*** Block opens ***
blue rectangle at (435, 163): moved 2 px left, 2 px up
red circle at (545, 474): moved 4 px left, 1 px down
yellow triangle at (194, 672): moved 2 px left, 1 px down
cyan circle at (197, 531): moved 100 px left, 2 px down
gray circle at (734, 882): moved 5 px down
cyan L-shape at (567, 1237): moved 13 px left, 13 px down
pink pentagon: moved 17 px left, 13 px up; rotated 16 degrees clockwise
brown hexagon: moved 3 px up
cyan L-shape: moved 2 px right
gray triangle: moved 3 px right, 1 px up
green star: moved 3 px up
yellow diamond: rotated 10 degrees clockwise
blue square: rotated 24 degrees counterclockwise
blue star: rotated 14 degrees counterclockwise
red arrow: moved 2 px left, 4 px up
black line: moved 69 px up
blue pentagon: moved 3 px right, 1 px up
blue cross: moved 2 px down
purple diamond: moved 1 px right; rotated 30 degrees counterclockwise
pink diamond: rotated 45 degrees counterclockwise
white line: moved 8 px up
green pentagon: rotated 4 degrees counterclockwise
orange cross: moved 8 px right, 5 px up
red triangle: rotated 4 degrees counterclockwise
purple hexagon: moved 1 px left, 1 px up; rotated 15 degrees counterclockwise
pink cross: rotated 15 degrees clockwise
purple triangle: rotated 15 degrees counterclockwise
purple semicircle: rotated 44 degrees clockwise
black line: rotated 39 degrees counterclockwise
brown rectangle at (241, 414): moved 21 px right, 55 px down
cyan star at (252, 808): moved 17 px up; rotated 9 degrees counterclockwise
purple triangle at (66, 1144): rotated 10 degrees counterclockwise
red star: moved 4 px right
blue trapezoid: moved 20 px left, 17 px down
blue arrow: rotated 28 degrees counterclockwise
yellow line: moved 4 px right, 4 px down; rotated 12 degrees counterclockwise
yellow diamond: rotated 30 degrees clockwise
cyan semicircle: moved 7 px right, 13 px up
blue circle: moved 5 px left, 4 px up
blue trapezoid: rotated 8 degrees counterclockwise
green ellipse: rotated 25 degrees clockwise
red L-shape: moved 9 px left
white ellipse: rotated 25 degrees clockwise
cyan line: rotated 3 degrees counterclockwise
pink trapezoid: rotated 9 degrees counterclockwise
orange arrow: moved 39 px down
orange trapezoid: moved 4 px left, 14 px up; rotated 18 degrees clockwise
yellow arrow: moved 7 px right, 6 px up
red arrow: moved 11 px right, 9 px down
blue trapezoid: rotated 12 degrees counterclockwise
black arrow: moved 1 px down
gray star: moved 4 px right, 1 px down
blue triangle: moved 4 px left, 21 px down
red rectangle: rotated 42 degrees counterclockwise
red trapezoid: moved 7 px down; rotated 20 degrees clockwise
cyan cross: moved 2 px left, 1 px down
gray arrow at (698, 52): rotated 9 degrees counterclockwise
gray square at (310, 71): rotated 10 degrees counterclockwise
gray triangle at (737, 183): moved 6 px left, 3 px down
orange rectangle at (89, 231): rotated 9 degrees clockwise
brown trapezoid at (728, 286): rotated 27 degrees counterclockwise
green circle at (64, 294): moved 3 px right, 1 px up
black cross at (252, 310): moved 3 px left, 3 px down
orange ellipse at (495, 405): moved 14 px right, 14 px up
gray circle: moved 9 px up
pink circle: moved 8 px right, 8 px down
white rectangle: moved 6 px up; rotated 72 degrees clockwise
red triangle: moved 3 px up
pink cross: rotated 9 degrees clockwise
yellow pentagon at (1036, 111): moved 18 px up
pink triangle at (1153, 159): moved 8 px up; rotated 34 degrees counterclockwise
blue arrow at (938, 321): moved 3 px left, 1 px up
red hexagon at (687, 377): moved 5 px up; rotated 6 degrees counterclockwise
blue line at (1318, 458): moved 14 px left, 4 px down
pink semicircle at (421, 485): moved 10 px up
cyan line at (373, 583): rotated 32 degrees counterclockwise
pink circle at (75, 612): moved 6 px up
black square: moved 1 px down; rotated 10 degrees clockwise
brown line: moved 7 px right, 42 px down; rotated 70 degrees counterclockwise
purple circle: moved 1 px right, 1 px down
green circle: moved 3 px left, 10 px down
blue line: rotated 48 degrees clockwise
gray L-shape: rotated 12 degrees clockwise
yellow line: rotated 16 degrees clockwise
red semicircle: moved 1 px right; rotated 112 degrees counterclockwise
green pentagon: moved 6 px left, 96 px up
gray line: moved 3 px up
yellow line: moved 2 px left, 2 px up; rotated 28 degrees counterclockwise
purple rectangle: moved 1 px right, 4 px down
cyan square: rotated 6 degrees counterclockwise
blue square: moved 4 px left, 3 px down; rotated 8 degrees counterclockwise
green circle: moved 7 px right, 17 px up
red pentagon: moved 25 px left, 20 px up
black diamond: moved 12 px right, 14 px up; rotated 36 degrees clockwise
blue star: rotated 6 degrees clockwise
*** Block closes ***
:: Aim of the task ::
Give back the records above exactly, limited to the lines between the one holding "blue cross: moved 2 px down" and the one holding "orange rectangle at", inclusive.

:: Reply to the task ::
blue cross: moved 2 px down
purple diamond: moved 1 px right; rotated 30 degrees counterclockwise
pink diamond: rotated 45 degrees counterclockwise
white line: moved 8 px up
green pentagon: rotated 4 degrees counterclockwise
orange cross: moved 8 px right, 5 px up
red triangle: rotated 4 degrees counterclockwise
purple hexagon: moved 1 px left, 1 px up; rotated 15 degrees counterclockwise
pink cross: rotated 15 degrees clockwise
purple triangle: rotated 15 degrees counterclockwise
purple semicircle: rotated 44 degrees clockwise
black line: rotated 39 degrees counterclockwise
brown rectangle at (241, 414): moved 21 px right, 55 px down
cyan star at (252, 808): moved 17 px up; rotated 9 degrees counterclockwise
purple triangle at (66, 1144): rotated 10 degrees counterclockwise
red star: moved 4 px right
blue trapezoid: moved 20 px left, 17 px down
blue arrow: rotated 28 degrees counterclockwise
yellow line: moved 4 px right, 4 px down; rotated 12 degrees counterclockwise
yellow diamond: rotated 30 degrees clockwise
cyan semicircle: moved 7 px right, 13 px up
blue circle: moved 5 px left, 4 px up
blue trapezoid: rotated 8 degrees counterclockwise
green ellipse: rotated 25 degrees clockwise
red L-shape: moved 9 px left
white ellipse: rotated 25 degrees clockwise
cyan line: rotated 3 degrees counterclockwise
pink trapezoid: rotated 9 degrees counterclockwise
orange arrow: moved 39 px down
orange trapezoid: moved 4 px left, 14 px up; rotated 18 degrees clockwise
yellow arrow: moved 7 px right, 6 px up
red arrow: moved 11 px right, 9 px down
blue trapezoid: rotated 12 degrees counterclockwise
black arrow: moved 1 px down
gray star: moved 4 px right, 1 px down
blue triangle: moved 4 px left, 21 px down
red rectangle: rotated 42 degrees counterclockwise
red trapezoid: moved 7 px down; rotated 20 degrees clockwise
cyan cross: moved 2 px left, 1 px down
gray arrow at (698, 52): rotated 9 degrees counterclockwise
gray square at (310, 71): rotated 10 degrees counterclockwise
gray triangle at (737, 183): moved 6 px left, 3 px down
orange rectangle at (89, 231): rotated 9 degrees clockwise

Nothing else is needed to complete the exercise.